◆ What the task asks ◆
Across the entries below, how many lines contain the word "semicircle"? Give the number alone.
***** The input *****
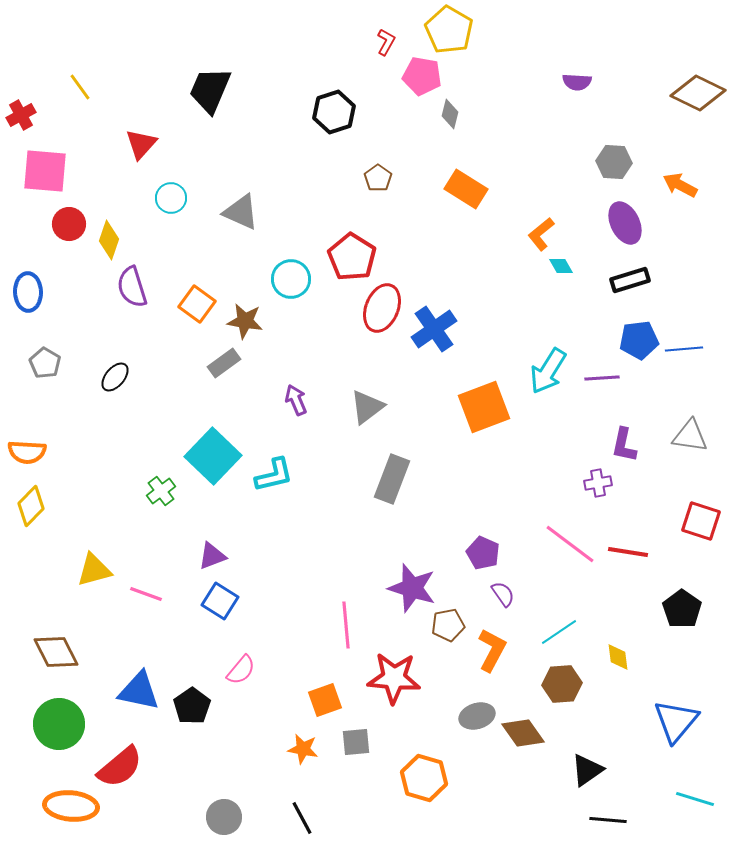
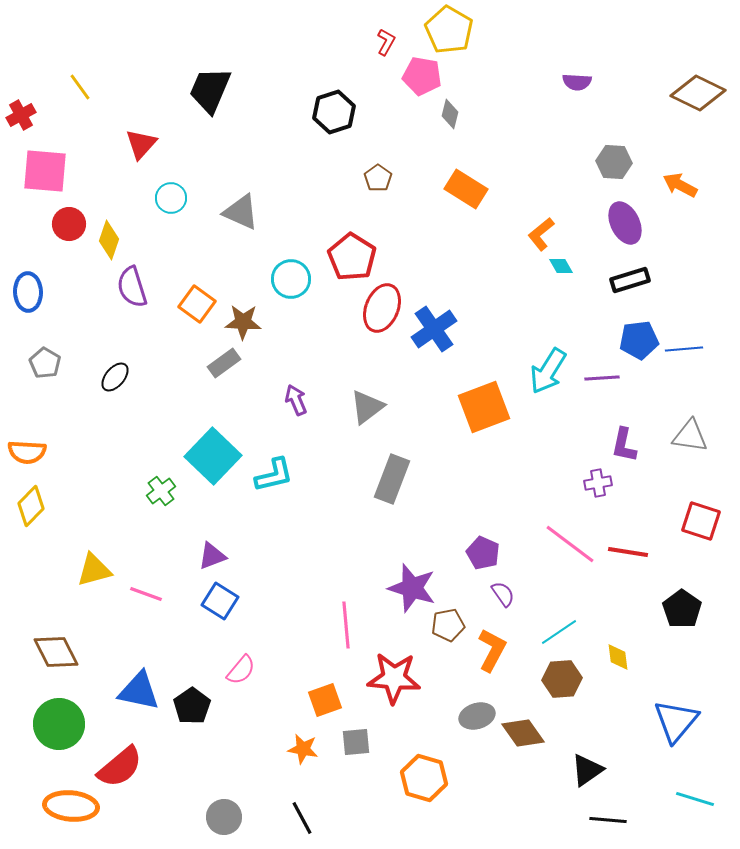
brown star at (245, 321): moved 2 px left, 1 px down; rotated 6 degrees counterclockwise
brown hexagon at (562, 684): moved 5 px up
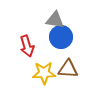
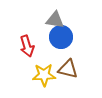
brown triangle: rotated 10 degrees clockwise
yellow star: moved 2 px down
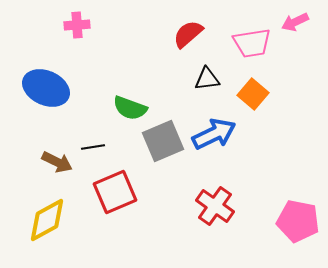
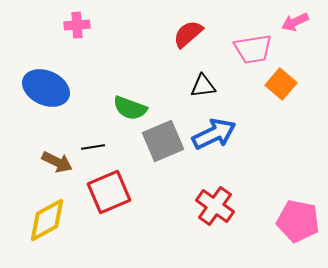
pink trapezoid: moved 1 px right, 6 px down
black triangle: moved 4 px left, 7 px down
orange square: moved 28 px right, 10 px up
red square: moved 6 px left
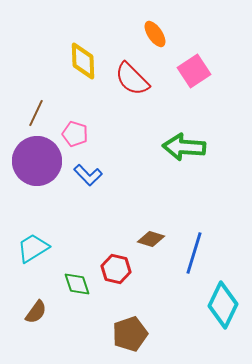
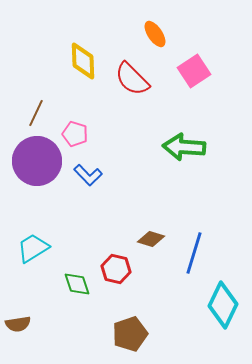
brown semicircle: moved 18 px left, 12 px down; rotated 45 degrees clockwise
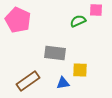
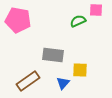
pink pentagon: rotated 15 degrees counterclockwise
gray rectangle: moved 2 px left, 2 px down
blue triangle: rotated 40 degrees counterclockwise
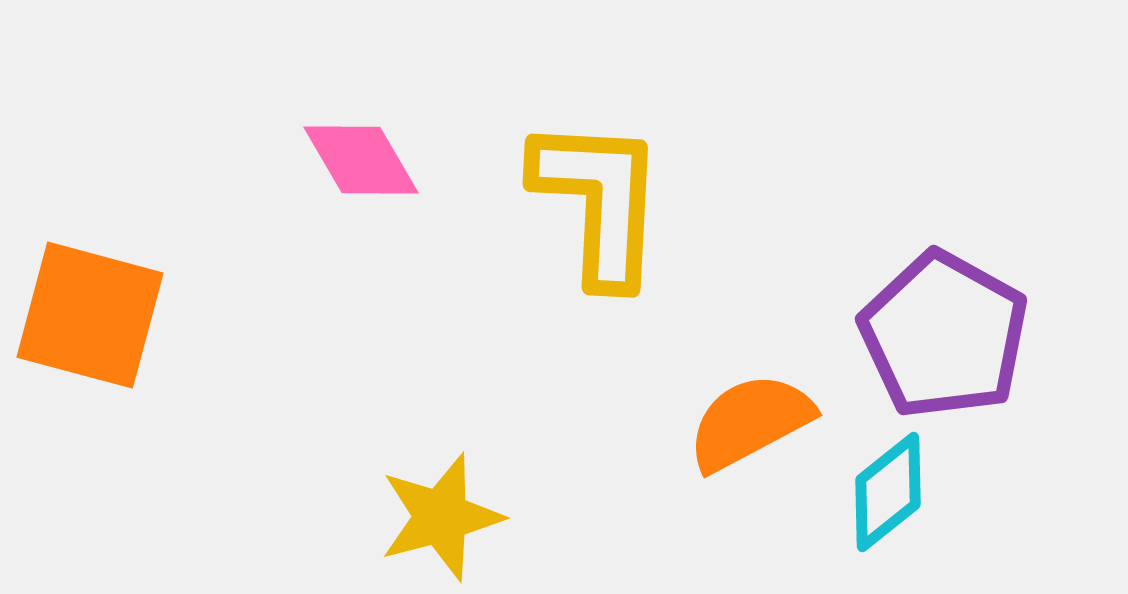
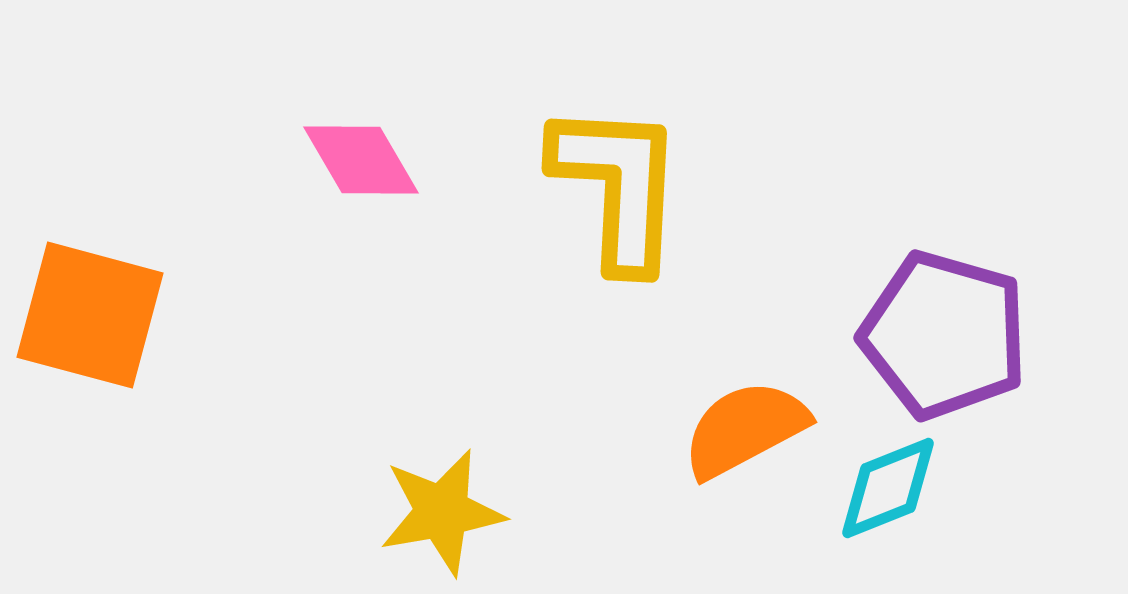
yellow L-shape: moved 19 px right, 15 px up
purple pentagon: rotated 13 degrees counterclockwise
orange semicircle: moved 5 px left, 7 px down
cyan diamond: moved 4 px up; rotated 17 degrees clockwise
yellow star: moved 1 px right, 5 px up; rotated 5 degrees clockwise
*****
◆ Task response ◆
2